**PROBLEM REQUIREMENTS**
All of the records listed below should be retyped exactly.

**ENTRIES PROVIDED**
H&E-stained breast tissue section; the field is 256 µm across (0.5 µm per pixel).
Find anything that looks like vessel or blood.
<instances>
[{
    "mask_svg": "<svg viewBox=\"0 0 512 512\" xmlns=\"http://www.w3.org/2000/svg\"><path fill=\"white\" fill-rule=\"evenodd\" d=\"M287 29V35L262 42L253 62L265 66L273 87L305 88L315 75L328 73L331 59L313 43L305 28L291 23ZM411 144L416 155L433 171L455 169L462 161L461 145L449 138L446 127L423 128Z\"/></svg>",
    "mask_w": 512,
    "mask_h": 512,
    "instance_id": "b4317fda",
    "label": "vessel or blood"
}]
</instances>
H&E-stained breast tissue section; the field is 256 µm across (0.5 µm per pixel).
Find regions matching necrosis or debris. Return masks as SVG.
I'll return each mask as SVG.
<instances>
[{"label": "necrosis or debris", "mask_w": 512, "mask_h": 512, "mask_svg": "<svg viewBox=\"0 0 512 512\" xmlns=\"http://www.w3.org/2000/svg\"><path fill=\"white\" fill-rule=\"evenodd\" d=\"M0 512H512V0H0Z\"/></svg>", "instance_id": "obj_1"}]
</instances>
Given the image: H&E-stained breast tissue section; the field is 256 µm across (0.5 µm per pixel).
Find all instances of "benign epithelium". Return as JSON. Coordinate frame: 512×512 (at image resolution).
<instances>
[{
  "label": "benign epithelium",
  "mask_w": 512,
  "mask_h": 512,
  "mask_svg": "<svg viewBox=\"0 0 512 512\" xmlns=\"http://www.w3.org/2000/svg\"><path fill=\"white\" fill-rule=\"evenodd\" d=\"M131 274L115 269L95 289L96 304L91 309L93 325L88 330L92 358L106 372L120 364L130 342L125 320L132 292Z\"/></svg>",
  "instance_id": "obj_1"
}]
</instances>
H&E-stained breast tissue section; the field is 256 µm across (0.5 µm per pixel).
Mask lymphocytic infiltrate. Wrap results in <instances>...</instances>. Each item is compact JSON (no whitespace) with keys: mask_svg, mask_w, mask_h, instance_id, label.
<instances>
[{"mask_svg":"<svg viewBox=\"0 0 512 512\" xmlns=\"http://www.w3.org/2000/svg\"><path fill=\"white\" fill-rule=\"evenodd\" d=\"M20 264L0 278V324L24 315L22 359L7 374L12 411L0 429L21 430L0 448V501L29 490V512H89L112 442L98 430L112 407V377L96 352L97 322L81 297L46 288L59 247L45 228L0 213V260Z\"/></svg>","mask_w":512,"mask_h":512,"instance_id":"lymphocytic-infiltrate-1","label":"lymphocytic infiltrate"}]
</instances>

**SOLUTION FOR THIS EXERCISE**
H&E-stained breast tissue section; the field is 256 µm across (0.5 µm per pixel).
Find anything that looks like vessel or blood.
<instances>
[{
    "mask_svg": "<svg viewBox=\"0 0 512 512\" xmlns=\"http://www.w3.org/2000/svg\"><path fill=\"white\" fill-rule=\"evenodd\" d=\"M287 29V35L262 42L253 62L265 66L273 87L305 88L315 75L328 73L331 59L313 43L305 28L291 23ZM411 144L416 155L433 171L455 169L462 161L461 145L449 138L446 127L423 128Z\"/></svg>",
    "mask_w": 512,
    "mask_h": 512,
    "instance_id": "b4317fda",
    "label": "vessel or blood"
}]
</instances>
H&E-stained breast tissue section; the field is 256 µm across (0.5 µm per pixel).
Find regions matching necrosis or debris. Return masks as SVG.
I'll return each mask as SVG.
<instances>
[{"label": "necrosis or debris", "mask_w": 512, "mask_h": 512, "mask_svg": "<svg viewBox=\"0 0 512 512\" xmlns=\"http://www.w3.org/2000/svg\"><path fill=\"white\" fill-rule=\"evenodd\" d=\"M0 512H512V0H0Z\"/></svg>", "instance_id": "obj_1"}]
</instances>
Given the image: H&E-stained breast tissue section; the field is 256 µm across (0.5 µm per pixel).
Find all instances of "benign epithelium". Return as JSON. Coordinate frame: 512×512 (at image resolution).
<instances>
[{
  "label": "benign epithelium",
  "mask_w": 512,
  "mask_h": 512,
  "mask_svg": "<svg viewBox=\"0 0 512 512\" xmlns=\"http://www.w3.org/2000/svg\"><path fill=\"white\" fill-rule=\"evenodd\" d=\"M131 274L115 269L95 289L96 304L91 309L93 325L88 330L92 358L106 372L120 364L130 342L125 320L132 292Z\"/></svg>",
  "instance_id": "obj_1"
}]
</instances>
H&E-stained breast tissue section; the field is 256 µm across (0.5 µm per pixel).
Mask lymphocytic infiltrate. Wrap results in <instances>...</instances>. Each item is compact JSON (no whitespace) with keys: mask_svg, mask_w, mask_h, instance_id, label.
<instances>
[{"mask_svg":"<svg viewBox=\"0 0 512 512\" xmlns=\"http://www.w3.org/2000/svg\"><path fill=\"white\" fill-rule=\"evenodd\" d=\"M20 264L0 278V324L24 315L22 359L7 374L12 411L0 429L21 430L0 448V501L29 490V512H89L112 442L98 430L112 407V377L96 352L97 322L81 297L46 288L59 247L45 228L0 213V260Z\"/></svg>","mask_w":512,"mask_h":512,"instance_id":"lymphocytic-infiltrate-1","label":"lymphocytic infiltrate"}]
</instances>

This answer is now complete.